Segment Open

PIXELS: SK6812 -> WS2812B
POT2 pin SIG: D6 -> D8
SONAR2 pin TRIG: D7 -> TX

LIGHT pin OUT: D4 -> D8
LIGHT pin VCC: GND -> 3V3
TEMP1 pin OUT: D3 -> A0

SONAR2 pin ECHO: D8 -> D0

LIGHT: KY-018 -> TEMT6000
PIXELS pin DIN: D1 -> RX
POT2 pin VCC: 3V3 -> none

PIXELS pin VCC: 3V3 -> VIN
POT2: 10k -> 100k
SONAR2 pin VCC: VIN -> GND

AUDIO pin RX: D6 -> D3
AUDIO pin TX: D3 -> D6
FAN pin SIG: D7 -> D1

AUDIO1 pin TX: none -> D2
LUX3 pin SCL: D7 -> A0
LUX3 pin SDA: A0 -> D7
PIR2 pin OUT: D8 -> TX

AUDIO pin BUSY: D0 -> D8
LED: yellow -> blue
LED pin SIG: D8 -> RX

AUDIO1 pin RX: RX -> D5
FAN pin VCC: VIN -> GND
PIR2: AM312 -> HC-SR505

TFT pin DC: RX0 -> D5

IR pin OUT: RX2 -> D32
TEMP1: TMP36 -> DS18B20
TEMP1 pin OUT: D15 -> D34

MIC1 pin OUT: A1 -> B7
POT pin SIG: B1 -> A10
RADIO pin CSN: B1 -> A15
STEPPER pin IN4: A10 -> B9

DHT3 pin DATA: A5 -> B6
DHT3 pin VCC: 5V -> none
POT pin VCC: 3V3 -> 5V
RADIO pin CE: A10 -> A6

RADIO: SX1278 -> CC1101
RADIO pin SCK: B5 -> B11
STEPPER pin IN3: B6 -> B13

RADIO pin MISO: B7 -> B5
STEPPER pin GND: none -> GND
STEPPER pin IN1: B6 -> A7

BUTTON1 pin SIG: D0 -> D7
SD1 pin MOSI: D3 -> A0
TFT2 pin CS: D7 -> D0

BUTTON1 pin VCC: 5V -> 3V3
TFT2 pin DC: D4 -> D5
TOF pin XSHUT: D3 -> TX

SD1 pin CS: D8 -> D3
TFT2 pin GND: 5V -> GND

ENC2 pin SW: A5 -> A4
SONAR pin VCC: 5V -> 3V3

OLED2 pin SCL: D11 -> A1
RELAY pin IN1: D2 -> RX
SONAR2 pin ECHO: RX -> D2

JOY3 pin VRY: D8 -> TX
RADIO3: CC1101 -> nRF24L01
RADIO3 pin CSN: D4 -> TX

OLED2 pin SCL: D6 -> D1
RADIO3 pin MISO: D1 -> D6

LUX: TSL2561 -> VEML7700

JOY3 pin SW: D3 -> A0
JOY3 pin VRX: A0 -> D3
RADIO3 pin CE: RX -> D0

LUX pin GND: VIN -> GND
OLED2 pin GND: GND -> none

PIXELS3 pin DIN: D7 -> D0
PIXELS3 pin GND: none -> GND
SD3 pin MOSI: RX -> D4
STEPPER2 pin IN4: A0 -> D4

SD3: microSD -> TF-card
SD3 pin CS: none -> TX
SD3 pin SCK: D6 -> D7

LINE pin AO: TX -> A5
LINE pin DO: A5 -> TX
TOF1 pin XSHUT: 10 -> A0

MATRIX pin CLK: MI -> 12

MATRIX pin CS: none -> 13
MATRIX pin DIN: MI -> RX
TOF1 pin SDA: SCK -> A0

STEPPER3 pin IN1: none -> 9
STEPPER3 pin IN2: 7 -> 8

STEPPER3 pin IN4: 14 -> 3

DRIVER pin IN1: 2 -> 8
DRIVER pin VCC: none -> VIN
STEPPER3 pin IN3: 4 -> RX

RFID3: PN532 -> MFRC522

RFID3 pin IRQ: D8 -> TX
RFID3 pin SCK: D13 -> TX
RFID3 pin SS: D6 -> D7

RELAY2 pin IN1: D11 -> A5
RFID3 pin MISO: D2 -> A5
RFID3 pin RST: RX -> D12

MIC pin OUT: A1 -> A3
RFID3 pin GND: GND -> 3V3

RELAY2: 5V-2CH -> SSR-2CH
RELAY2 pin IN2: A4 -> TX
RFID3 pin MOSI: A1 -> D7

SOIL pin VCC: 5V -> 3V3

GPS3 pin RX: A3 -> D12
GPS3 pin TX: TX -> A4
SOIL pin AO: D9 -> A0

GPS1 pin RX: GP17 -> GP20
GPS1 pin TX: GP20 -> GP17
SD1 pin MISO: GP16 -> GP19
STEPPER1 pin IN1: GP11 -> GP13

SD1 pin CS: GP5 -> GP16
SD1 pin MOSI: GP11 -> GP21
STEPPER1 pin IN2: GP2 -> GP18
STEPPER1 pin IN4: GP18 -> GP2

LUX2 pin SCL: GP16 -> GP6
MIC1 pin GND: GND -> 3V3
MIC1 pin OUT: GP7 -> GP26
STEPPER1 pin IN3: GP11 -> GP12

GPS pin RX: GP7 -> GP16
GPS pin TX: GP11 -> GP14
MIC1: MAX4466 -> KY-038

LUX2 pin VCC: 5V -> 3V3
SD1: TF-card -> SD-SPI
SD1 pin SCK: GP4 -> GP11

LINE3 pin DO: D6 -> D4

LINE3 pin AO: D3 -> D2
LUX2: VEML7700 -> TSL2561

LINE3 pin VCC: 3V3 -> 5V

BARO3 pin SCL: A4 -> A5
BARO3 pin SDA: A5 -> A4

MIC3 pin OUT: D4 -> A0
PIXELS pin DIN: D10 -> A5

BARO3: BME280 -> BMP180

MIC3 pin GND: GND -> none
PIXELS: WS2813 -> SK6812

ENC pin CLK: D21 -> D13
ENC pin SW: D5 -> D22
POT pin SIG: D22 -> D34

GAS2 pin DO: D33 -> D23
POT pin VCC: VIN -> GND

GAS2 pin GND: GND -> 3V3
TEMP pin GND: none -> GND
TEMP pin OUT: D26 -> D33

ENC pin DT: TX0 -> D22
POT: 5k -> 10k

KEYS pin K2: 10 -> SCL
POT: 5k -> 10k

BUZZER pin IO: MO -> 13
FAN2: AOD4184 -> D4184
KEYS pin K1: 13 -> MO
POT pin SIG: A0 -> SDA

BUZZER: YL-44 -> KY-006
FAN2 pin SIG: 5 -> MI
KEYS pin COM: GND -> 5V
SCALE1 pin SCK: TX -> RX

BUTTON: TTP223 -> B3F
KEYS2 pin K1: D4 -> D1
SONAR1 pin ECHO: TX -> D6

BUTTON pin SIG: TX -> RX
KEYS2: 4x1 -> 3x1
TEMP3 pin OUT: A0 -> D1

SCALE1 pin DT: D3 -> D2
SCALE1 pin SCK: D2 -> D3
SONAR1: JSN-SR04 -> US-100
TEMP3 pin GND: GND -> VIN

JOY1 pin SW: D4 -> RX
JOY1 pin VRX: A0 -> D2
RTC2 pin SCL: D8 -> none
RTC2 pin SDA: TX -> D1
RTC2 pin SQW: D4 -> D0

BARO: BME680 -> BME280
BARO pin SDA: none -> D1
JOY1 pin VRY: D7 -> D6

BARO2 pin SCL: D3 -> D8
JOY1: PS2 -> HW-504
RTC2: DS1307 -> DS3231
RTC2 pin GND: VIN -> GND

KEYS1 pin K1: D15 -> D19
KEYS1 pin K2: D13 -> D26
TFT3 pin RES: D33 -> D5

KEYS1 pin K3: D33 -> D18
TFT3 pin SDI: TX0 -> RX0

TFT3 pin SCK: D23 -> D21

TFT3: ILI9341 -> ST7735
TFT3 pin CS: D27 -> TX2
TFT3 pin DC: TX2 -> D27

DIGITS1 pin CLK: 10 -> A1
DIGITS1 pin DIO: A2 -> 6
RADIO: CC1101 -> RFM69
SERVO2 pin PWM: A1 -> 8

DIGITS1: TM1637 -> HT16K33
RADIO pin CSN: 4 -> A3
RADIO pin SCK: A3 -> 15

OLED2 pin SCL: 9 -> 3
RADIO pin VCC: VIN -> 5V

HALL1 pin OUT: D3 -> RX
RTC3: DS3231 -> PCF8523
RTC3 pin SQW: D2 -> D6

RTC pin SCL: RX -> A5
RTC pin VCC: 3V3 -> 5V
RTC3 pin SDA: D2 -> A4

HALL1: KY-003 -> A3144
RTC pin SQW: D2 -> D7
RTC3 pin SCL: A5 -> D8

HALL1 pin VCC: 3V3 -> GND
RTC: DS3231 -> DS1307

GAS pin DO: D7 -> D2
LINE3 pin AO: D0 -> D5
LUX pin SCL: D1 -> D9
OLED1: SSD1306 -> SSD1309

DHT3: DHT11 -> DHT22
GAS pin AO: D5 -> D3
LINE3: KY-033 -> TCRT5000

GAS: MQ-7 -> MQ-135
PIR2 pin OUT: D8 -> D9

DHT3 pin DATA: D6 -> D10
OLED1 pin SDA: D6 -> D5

Segment Closed

== ASSIGNMENT ==
Whatever else the listing above holds, retype exactly only the lines from the one containing "OLED2 pin SCL: D6 -> D1" to the one containing "GPS pin TX: GP11 -> GP14", both ends kept.

== EXERCISE ANSWER ==
OLED2 pin SCL: D6 -> D1
RADIO3 pin MISO: D1 -> D6

LUX: TSL2561 -> VEML7700

JOY3 pin SW: D3 -> A0
JOY3 pin VRX: A0 -> D3
RADIO3 pin CE: RX -> D0

LUX pin GND: VIN -> GND
OLED2 pin GND: GND -> none

PIXELS3 pin DIN: D7 -> D0
PIXELS3 pin GND: none -> GND
SD3 pin MOSI: RX -> D4
STEPPER2 pin IN4: A0 -> D4

SD3: microSD -> TF-card
SD3 pin CS: none -> TX
SD3 pin SCK: D6 -> D7

LINE pin AO: TX -> A5
LINE pin DO: A5 -> TX
TOF1 pin XSHUT: 10 -> A0

MATRIX pin CLK: MI -> 12

MATRIX pin CS: none -> 13
MATRIX pin DIN: MI -> RX
TOF1 pin SDA: SCK -> A0

STEPPER3 pin IN1: none -> 9
STEPPER3 pin IN2: 7 -> 8

STEPPER3 pin IN4: 14 -> 3

DRIVER pin IN1: 2 -> 8
DRIVER pin VCC: none -> VIN
STEPPER3 pin IN3: 4 -> RX

RFID3: PN532 -> MFRC522

RFID3 pin IRQ: D8 -> TX
RFID3 pin SCK: D13 -> TX
RFID3 pin SS: D6 -> D7

RELAY2 pin IN1: D11 -> A5
RFID3 pin MISO: D2 -> A5
RFID3 pin RST: RX -> D12

MIC pin OUT: A1 -> A3
RFID3 pin GND: GND -> 3V3

RELAY2: 5V-2CH -> SSR-2CH
RELAY2 pin IN2: A4 -> TX
RFID3 pin MOSI: A1 -> D7

SOIL pin VCC: 5V -> 3V3

GPS3 pin RX: A3 -> D12
GPS3 pin TX: TX -> A4
SOIL pin AO: D9 -> A0

GPS1 pin RX: GP17 -> GP20
GPS1 pin TX: GP20 -> GP17
SD1 pin MISO: GP16 -> GP19
STEPPER1 pin IN1: GP11 -> GP13

SD1 pin CS: GP5 -> GP16
SD1 pin MOSI: GP11 -> GP21
STEPPER1 pin IN2: GP2 -> GP18
STEPPER1 pin IN4: GP18 -> GP2

LUX2 pin SCL: GP16 -> GP6
MIC1 pin GND: GND -> 3V3
MIC1 pin OUT: GP7 -> GP26
STEPPER1 pin IN3: GP11 -> GP12

GPS pin RX: GP7 -> GP16
GPS pin TX: GP11 -> GP14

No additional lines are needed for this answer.